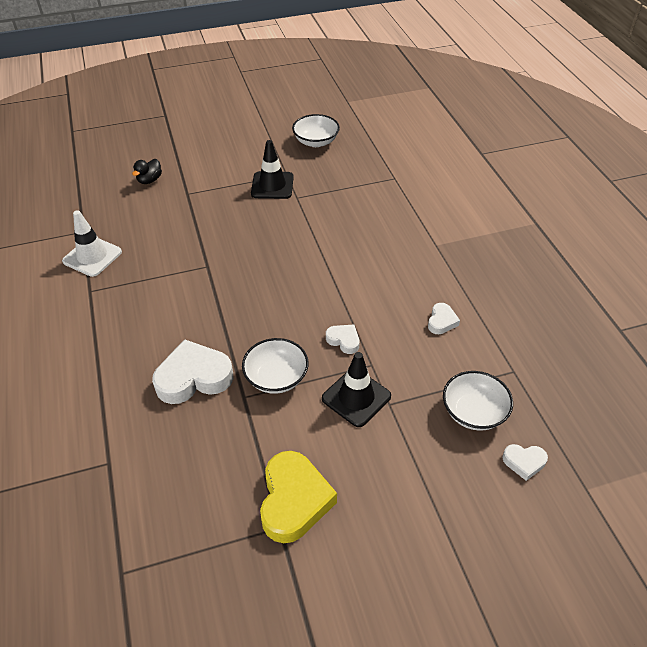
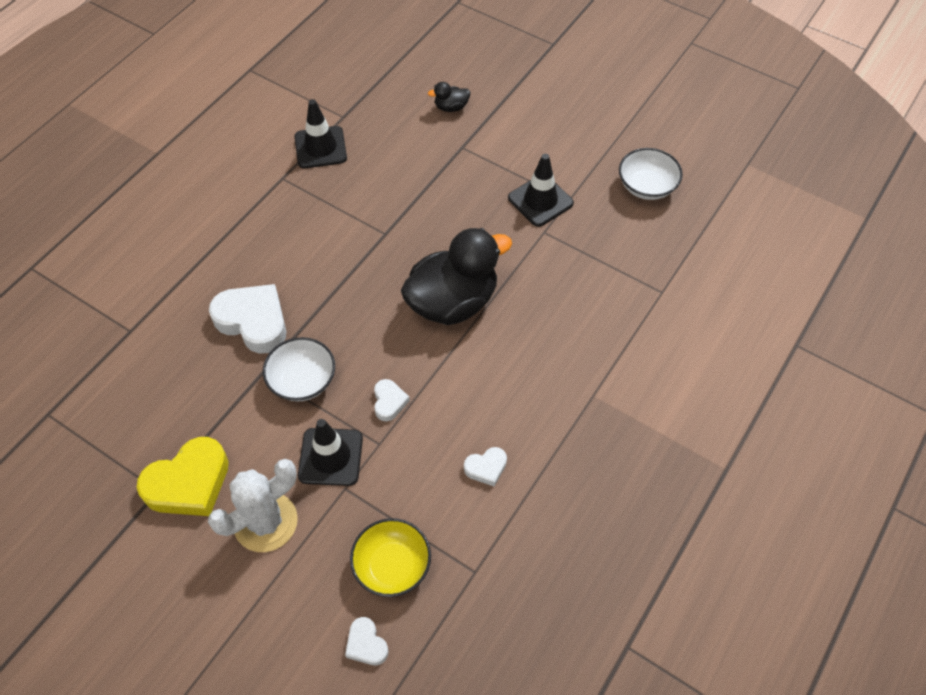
camera: 50 degrees right, 10 degrees up
white traffic cone [62,210,122,277] -> black traffic cone [294,99,347,168]
white bowl [443,371,513,431] -> yellow bowl [350,518,431,597]
none -> white cactus [208,459,298,552]
none -> black duck [401,228,512,325]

____________________

Would you copy out every line in the records that includes the string "black"?

white traffic cone [62,210,122,277] -> black traffic cone [294,99,347,168]
none -> black duck [401,228,512,325]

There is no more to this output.